(Change detection data)
######

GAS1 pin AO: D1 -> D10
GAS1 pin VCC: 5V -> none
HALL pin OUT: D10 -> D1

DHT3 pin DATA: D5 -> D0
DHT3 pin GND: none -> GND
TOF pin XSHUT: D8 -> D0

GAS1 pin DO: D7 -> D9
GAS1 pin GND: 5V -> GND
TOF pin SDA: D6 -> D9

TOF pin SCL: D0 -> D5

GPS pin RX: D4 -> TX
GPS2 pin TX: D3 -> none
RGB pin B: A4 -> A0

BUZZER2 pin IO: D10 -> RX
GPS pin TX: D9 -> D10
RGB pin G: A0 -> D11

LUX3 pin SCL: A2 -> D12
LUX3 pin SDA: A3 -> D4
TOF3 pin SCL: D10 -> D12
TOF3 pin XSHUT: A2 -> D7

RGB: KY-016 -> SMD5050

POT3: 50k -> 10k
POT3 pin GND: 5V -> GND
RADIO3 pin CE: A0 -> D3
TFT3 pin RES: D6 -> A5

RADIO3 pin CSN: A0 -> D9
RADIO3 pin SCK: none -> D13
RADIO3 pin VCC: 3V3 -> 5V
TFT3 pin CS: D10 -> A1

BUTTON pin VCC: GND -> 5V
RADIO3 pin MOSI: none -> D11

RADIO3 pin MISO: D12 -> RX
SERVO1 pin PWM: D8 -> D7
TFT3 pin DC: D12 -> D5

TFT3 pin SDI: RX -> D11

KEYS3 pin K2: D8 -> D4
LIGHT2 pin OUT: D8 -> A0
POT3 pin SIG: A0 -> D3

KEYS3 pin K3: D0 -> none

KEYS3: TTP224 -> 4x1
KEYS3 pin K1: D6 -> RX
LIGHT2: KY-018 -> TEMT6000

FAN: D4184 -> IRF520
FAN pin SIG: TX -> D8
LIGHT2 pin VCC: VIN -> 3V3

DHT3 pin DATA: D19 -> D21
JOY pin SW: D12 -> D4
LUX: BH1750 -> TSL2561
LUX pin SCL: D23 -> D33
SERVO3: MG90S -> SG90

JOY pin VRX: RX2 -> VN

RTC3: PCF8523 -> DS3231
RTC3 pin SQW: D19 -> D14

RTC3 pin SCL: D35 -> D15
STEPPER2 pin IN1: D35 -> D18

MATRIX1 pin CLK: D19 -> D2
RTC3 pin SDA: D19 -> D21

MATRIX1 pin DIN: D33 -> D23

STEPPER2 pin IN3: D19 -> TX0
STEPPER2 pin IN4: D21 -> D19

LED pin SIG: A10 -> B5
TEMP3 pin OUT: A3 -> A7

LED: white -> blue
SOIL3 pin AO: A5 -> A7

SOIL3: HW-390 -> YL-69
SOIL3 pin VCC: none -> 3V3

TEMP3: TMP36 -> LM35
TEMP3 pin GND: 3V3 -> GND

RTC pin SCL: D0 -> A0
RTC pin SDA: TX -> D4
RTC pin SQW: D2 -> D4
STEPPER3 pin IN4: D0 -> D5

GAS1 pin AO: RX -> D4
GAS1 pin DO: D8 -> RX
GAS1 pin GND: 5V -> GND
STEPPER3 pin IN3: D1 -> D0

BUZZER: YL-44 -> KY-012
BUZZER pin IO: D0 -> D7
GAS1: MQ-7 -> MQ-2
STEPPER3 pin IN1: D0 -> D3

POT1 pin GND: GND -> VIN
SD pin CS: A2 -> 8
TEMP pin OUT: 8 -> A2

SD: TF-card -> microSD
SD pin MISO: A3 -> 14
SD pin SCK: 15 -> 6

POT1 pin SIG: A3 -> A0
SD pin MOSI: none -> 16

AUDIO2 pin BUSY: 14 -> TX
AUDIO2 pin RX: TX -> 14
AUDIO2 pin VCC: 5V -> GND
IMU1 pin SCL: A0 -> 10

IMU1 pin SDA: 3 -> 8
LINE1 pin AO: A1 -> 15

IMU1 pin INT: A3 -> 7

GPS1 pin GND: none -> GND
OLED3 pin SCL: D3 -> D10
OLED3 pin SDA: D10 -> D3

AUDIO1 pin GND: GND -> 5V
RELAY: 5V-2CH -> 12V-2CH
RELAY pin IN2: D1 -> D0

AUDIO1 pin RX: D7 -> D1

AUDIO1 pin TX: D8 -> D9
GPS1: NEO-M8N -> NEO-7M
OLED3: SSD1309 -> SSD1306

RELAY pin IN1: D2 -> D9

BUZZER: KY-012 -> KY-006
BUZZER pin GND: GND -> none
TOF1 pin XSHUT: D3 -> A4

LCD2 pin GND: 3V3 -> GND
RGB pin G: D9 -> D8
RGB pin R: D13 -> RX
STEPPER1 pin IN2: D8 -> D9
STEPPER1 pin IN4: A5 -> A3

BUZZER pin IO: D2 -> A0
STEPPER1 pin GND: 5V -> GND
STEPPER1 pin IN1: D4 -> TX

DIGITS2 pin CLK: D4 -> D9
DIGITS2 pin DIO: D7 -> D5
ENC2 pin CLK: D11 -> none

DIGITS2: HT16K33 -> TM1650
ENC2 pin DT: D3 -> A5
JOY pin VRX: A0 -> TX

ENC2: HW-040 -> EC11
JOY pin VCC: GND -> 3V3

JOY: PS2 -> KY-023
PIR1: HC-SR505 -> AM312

######

### [Exercise goal]
Copy each line of the data above without altering a single character.

### [Answer]
GAS1 pin AO: D1 -> D10
GAS1 pin VCC: 5V -> none
HALL pin OUT: D10 -> D1

DHT3 pin DATA: D5 -> D0
DHT3 pin GND: none -> GND
TOF pin XSHUT: D8 -> D0

GAS1 pin DO: D7 -> D9
GAS1 pin GND: 5V -> GND
TOF pin SDA: D6 -> D9

TOF pin SCL: D0 -> D5

GPS pin RX: D4 -> TX
GPS2 pin TX: D3 -> none
RGB pin B: A4 -> A0

BUZZER2 pin IO: D10 -> RX
GPS pin TX: D9 -> D10
RGB pin G: A0 -> D11

LUX3 pin SCL: A2 -> D12
LUX3 pin SDA: A3 -> D4
TOF3 pin SCL: D10 -> D12
TOF3 pin XSHUT: A2 -> D7

RGB: KY-016 -> SMD5050

POT3: 50k -> 10k
POT3 pin GND: 5V -> GND
RADIO3 pin CE: A0 -> D3
TFT3 pin RES: D6 -> A5

RADIO3 pin CSN: A0 -> D9
RADIO3 pin SCK: none -> D13
RADIO3 pin VCC: 3V3 -> 5V
TFT3 pin CS: D10 -> A1

BUTTON pin VCC: GND -> 5V
RADIO3 pin MOSI: none -> D11

RADIO3 pin MISO: D12 -> RX
SERVO1 pin PWM: D8 -> D7
TFT3 pin DC: D12 -> D5

TFT3 pin SDI: RX -> D11

KEYS3 pin K2: D8 -> D4
LIGHT2 pin OUT: D8 -> A0
POT3 pin SIG: A0 -> D3

KEYS3 pin K3: D0 -> none

KEYS3: TTP224 -> 4x1
KEYS3 pin K1: D6 -> RX
LIGHT2: KY-018 -> TEMT6000

FAN: D4184 -> IRF520
FAN pin SIG: TX -> D8
LIGHT2 pin VCC: VIN -> 3V3

DHT3 pin DATA: D19 -> D21
JOY pin SW: D12 -> D4
LUX: BH1750 -> TSL2561
LUX pin SCL: D23 -> D33
SERVO3: MG90S -> SG90

JOY pin VRX: RX2 -> VN

RTC3: PCF8523 -> DS3231
RTC3 pin SQW: D19 -> D14

RTC3 pin SCL: D35 -> D15
STEPPER2 pin IN1: D35 -> D18

MATRIX1 pin CLK: D19 -> D2
RTC3 pin SDA: D19 -> D21

MATRIX1 pin DIN: D33 -> D23

STEPPER2 pin IN3: D19 -> TX0
STEPPER2 pin IN4: D21 -> D19

LED pin SIG: A10 -> B5
TEMP3 pin OUT: A3 -> A7

LED: white -> blue
SOIL3 pin AO: A5 -> A7

SOIL3: HW-390 -> YL-69
SOIL3 pin VCC: none -> 3V3

TEMP3: TMP36 -> LM35
TEMP3 pin GND: 3V3 -> GND

RTC pin SCL: D0 -> A0
RTC pin SDA: TX -> D4
RTC pin SQW: D2 -> D4
STEPPER3 pin IN4: D0 -> D5

GAS1 pin AO: RX -> D4
GAS1 pin DO: D8 -> RX
GAS1 pin GND: 5V -> GND
STEPPER3 pin IN3: D1 -> D0

BUZZER: YL-44 -> KY-012
BUZZER pin IO: D0 -> D7
GAS1: MQ-7 -> MQ-2
STEPPER3 pin IN1: D0 -> D3

POT1 pin GND: GND -> VIN
SD pin CS: A2 -> 8
TEMP pin OUT: 8 -> A2

SD: TF-card -> microSD
SD pin MISO: A3 -> 14
SD pin SCK: 15 -> 6

POT1 pin SIG: A3 -> A0
SD pin MOSI: none -> 16

AUDIO2 pin BUSY: 14 -> TX
AUDIO2 pin RX: TX -> 14
AUDIO2 pin VCC: 5V -> GND
IMU1 pin SCL: A0 -> 10

IMU1 pin SDA: 3 -> 8
LINE1 pin AO: A1 -> 15

IMU1 pin INT: A3 -> 7

GPS1 pin GND: none -> GND
OLED3 pin SCL: D3 -> D10
OLED3 pin SDA: D10 -> D3

AUDIO1 pin GND: GND -> 5V
RELAY: 5V-2CH -> 12V-2CH
RELAY pin IN2: D1 -> D0

AUDIO1 pin RX: D7 -> D1

AUDIO1 pin TX: D8 -> D9
GPS1: NEO-M8N -> NEO-7M
OLED3: SSD1309 -> SSD1306

RELAY pin IN1: D2 -> D9

BUZZER: KY-012 -> KY-006
BUZZER pin GND: GND -> none
TOF1 pin XSHUT: D3 -> A4

LCD2 pin GND: 3V3 -> GND
RGB pin G: D9 -> D8
RGB pin R: D13 -> RX
STEPPER1 pin IN2: D8 -> D9
STEPPER1 pin IN4: A5 -> A3

BUZZER pin IO: D2 -> A0
STEPPER1 pin GND: 5V -> GND
STEPPER1 pin IN1: D4 -> TX

DIGITS2 pin CLK: D4 -> D9
DIGITS2 pin DIO: D7 -> D5
ENC2 pin CLK: D11 -> none

DIGITS2: HT16K33 -> TM1650
ENC2 pin DT: D3 -> A5
JOY pin VRX: A0 -> TX

ENC2: HW-040 -> EC11
JOY pin VCC: GND -> 3V3

JOY: PS2 -> KY-023
PIR1: HC-SR505 -> AM312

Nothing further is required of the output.